■ ACTIVITY
Would you give the listing again exactly as written, minus its pictures?

-*-*-

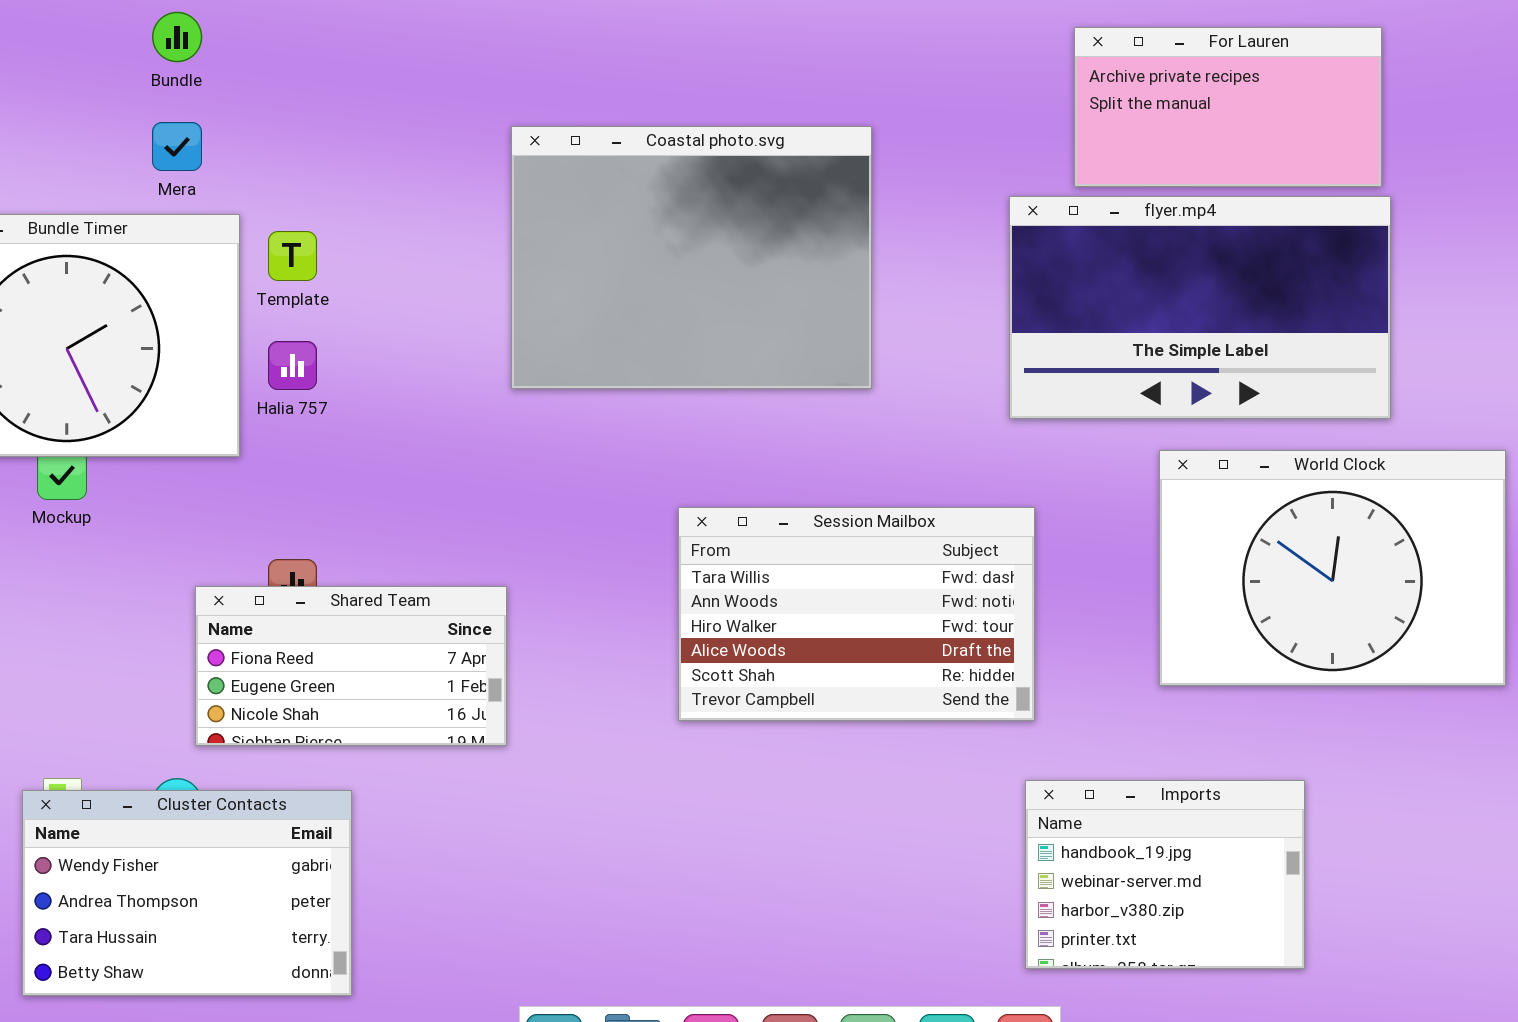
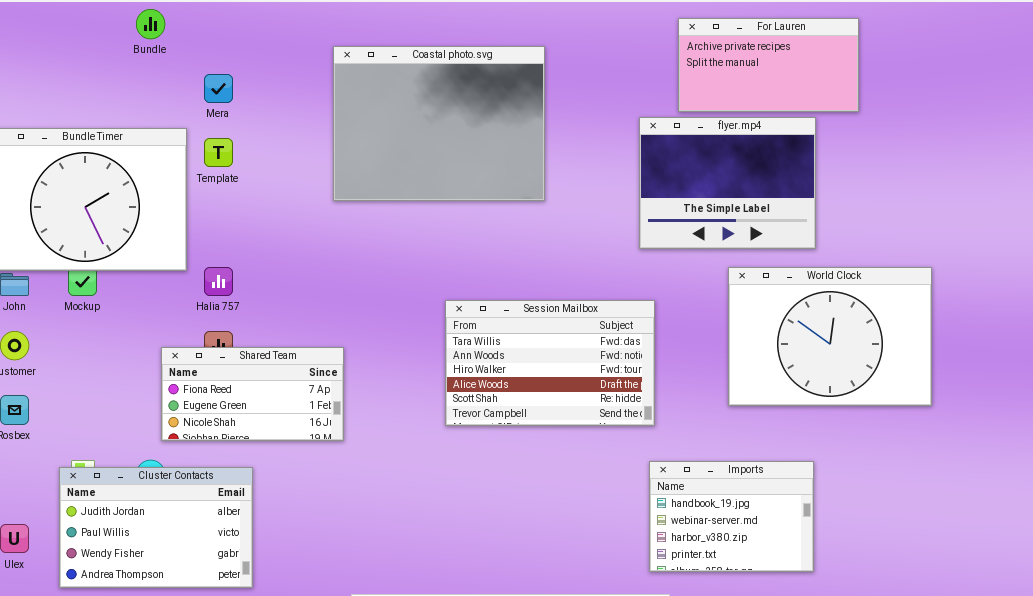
Mera: [152,122,202,171] -> [204,74,233,103], moved
Coastal photo.svg: [511,126,872,389] -> [333,46,545,201], moved
flyer.mp4: [1009,196,1391,419] -> [639,117,816,249], resized
Halia 757: [268,341,317,390] -> [204,267,233,296], moved
Cluster Contacts: [22,790,352,996] -> [59,467,253,588], scrolled up 2 rows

-*-*-

■ RESPONSE
Mera: [152,122,202,171] -> [204,74,233,103], moved
Coastal photo.svg: [511,126,872,389] -> [333,46,545,201], moved
flyer.mp4: [1009,196,1391,419] -> [639,117,816,249], resized
Halia 757: [268,341,317,390] -> [204,267,233,296], moved
Cluster Contacts: [22,790,352,996] -> [59,467,253,588], scrolled up 2 rows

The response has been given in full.